**EXERCISE MATERIAL**
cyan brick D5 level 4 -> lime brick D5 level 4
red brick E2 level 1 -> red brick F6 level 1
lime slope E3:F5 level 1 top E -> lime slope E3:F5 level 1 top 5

--

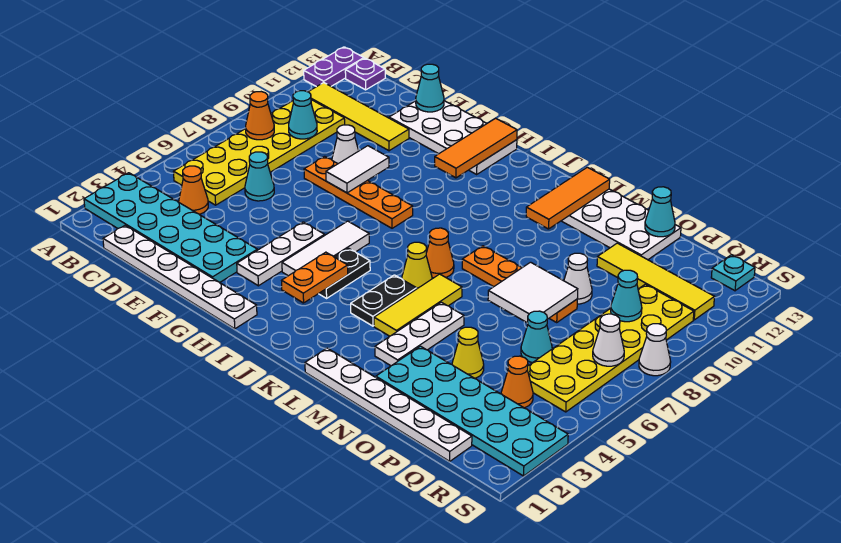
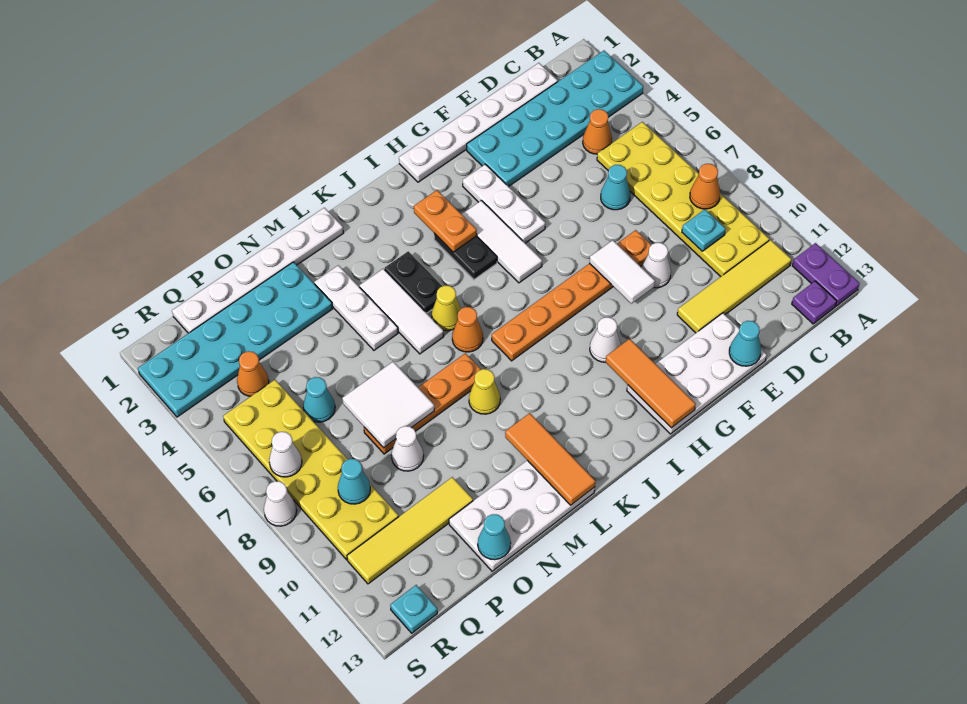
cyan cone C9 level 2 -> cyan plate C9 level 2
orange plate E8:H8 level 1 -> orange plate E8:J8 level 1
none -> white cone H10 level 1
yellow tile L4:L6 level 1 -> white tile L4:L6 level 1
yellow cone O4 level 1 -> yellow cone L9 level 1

**TASK DESCRIPTION**
How many lines in the material contain the string "cyan"? Give the number alone.

**WRITTEN RESPONSE**
2